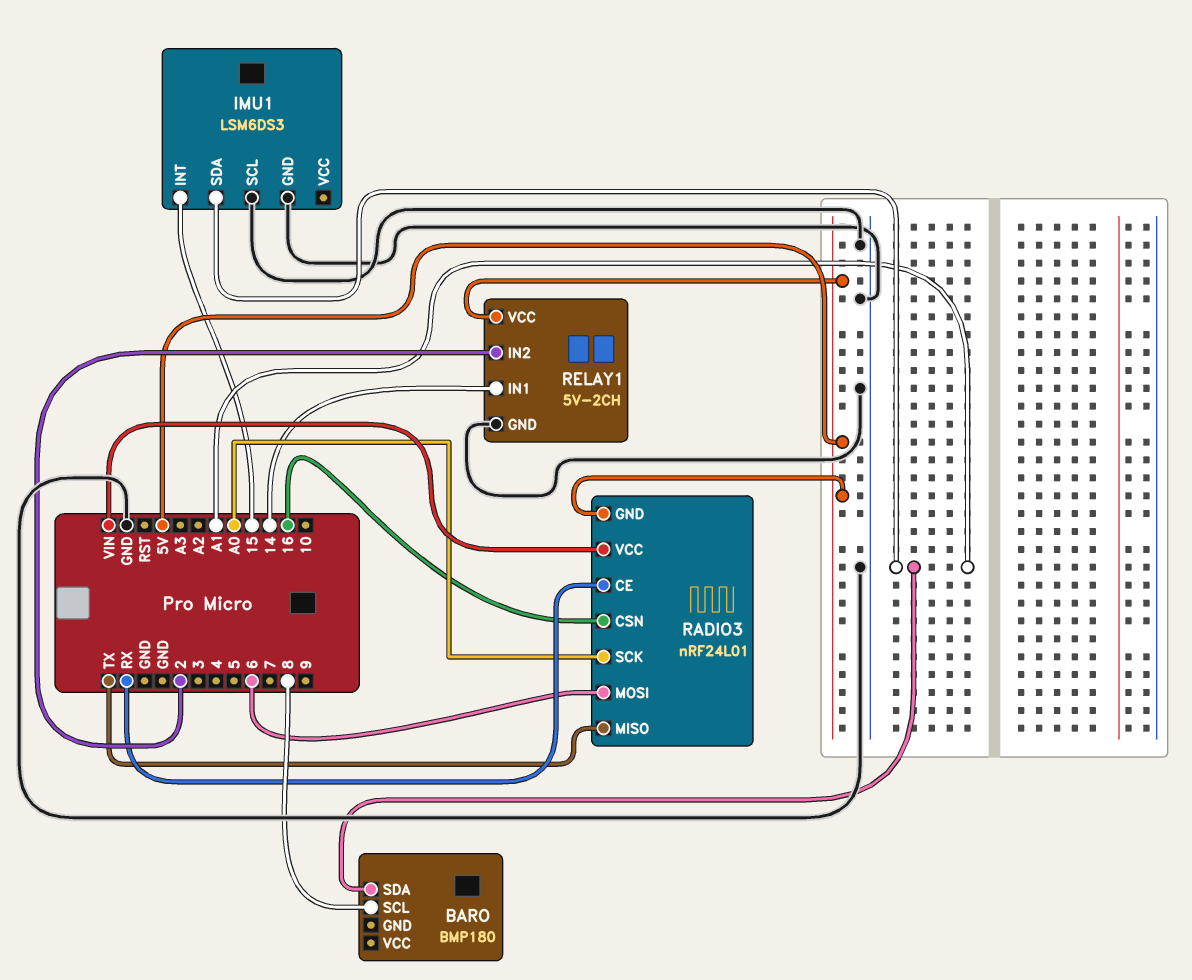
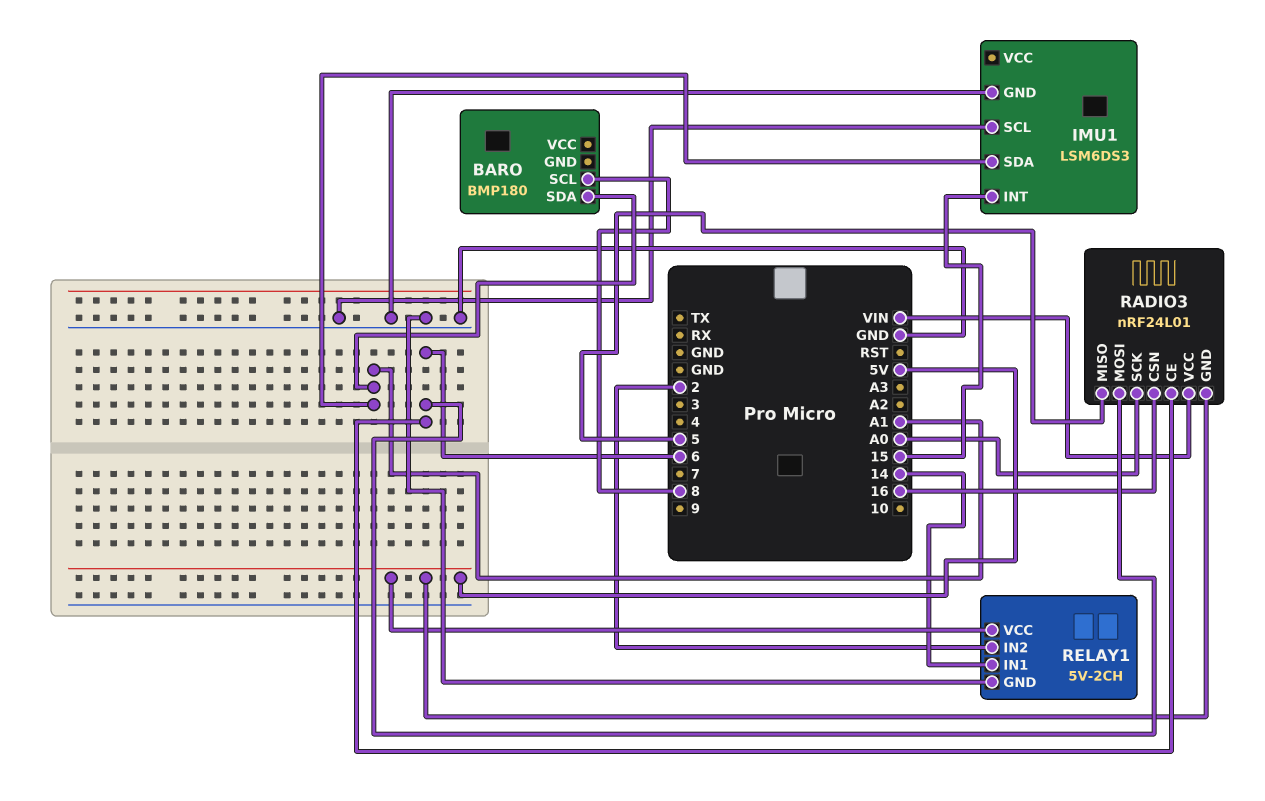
RADIO3 pin CE: RX -> 6
RADIO3 pin MISO: TX -> 5

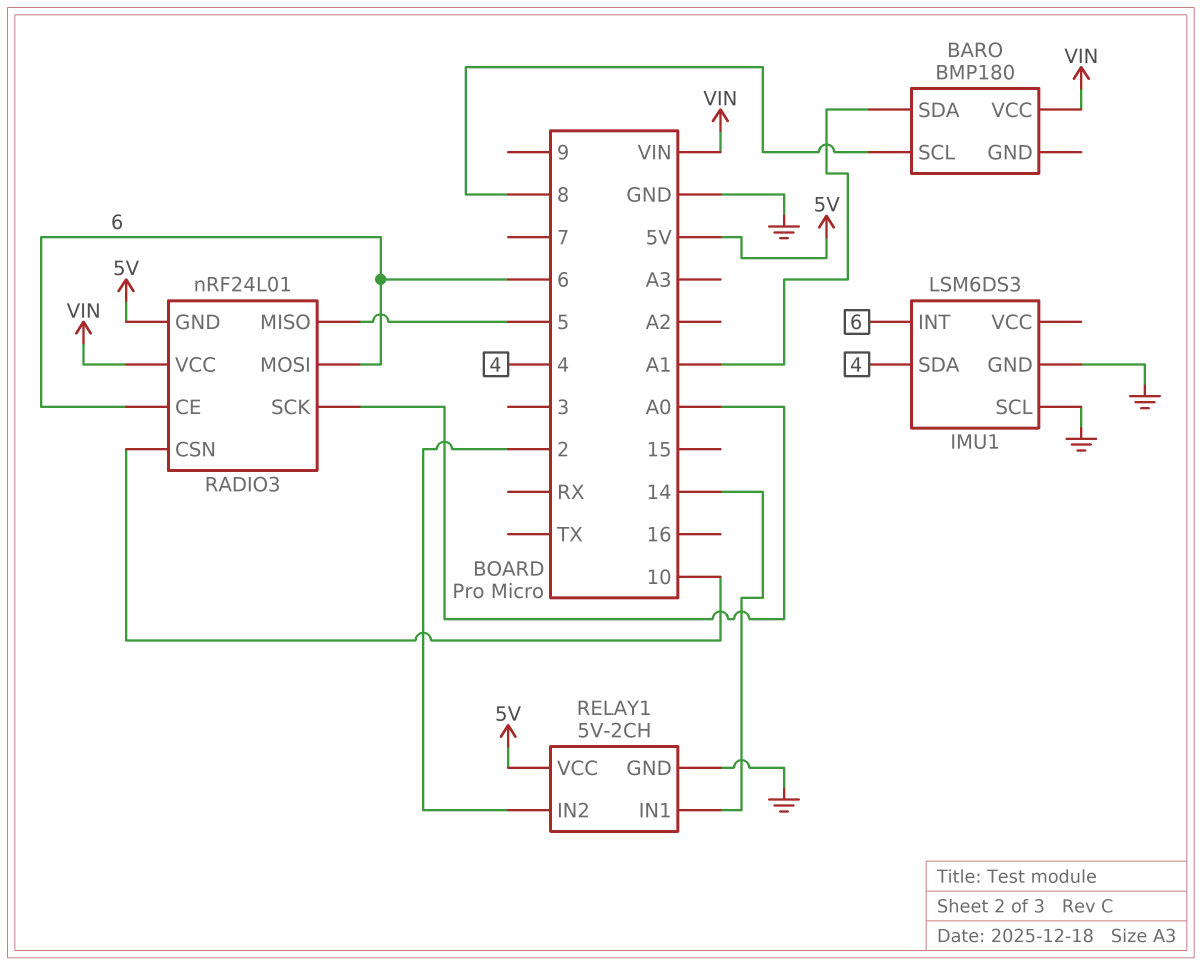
BARO pin VCC: none -> VIN
IMU1 pin INT: 15 -> 6
IMU1 pin SDA: A1 -> 4
RADIO3 pin CSN: 16 -> 10

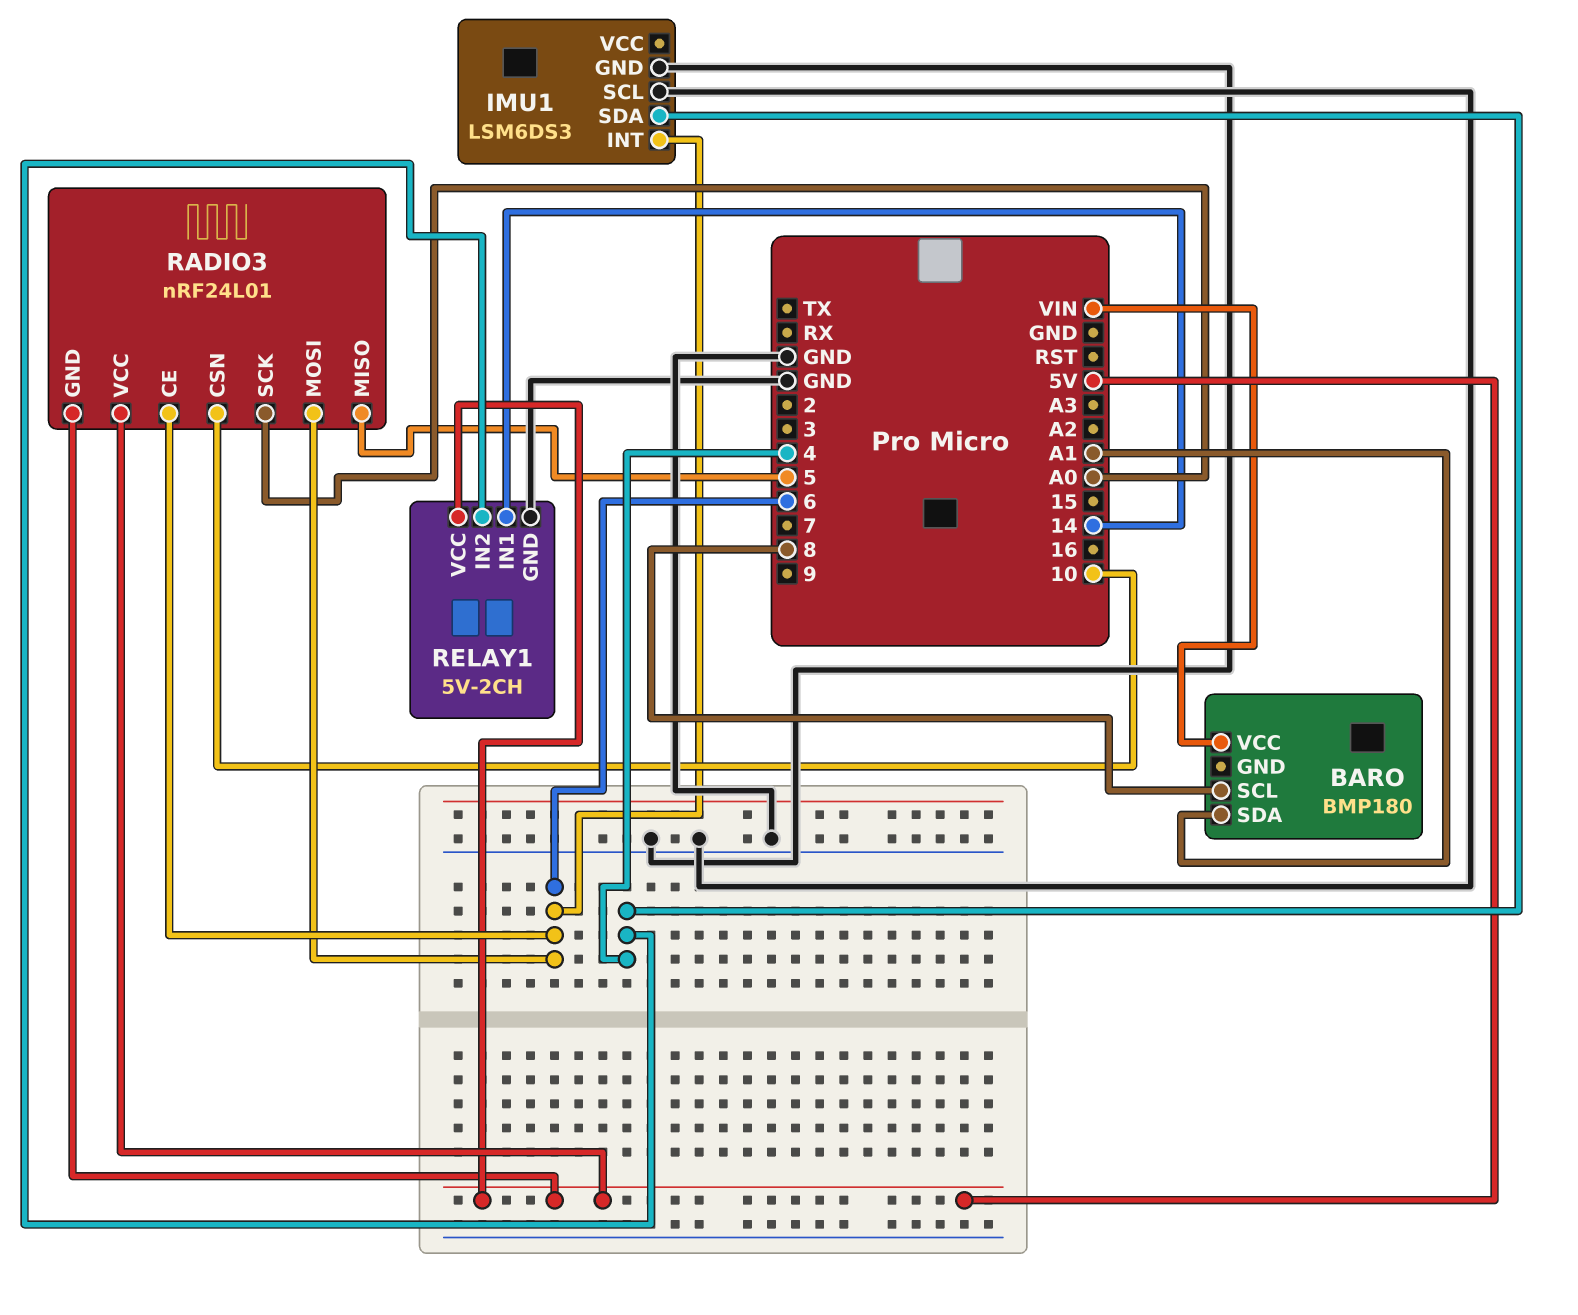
RADIO3 pin VCC: VIN -> 5V
RELAY1 pin IN2: 2 -> 4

══════════════════════════════

Transcribe the lines that run from the line bearing "BARO pin VCC: none -> VIN" through the last line of the data. Keep the wording exact and leave out every picture.

BARO pin VCC: none -> VIN
IMU1 pin INT: 15 -> 6
IMU1 pin SDA: A1 -> 4
RADIO3 pin CSN: 16 -> 10

RADIO3 pin VCC: VIN -> 5V
RELAY1 pin IN2: 2 -> 4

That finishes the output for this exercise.